Copy the listing verbatim, excluding any images found in it.

[[ DATA SEGMENT open ]]

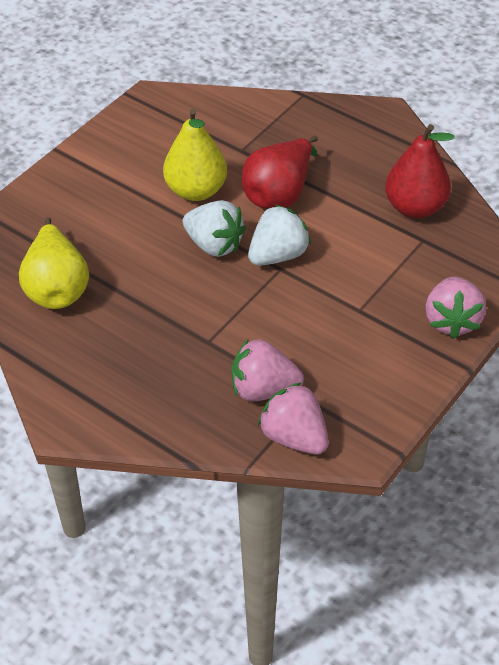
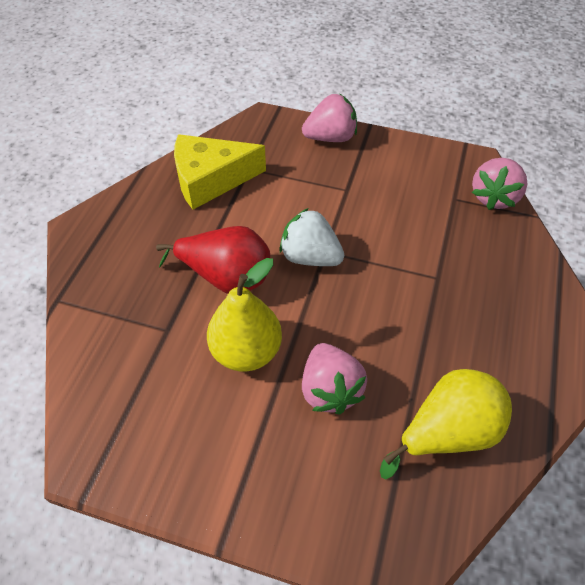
camera: 110 degrees left, 5 degrees up
(214, 245) = (319, 310): white strawberry -> none
(263, 389) = (463, 226): pink strawberry -> pink strawberry (330, 390)
(415, 207) = (211, 180): red pear -> yellow cheese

[[ DATA SEGMENT closed ]]

▶ **WRITTEN RESPONSE**
camera: 110 degrees left, 5 degrees up
(214, 245) = (319, 310): white strawberry -> none
(263, 389) = (463, 226): pink strawberry -> pink strawberry (330, 390)
(415, 207) = (211, 180): red pear -> yellow cheese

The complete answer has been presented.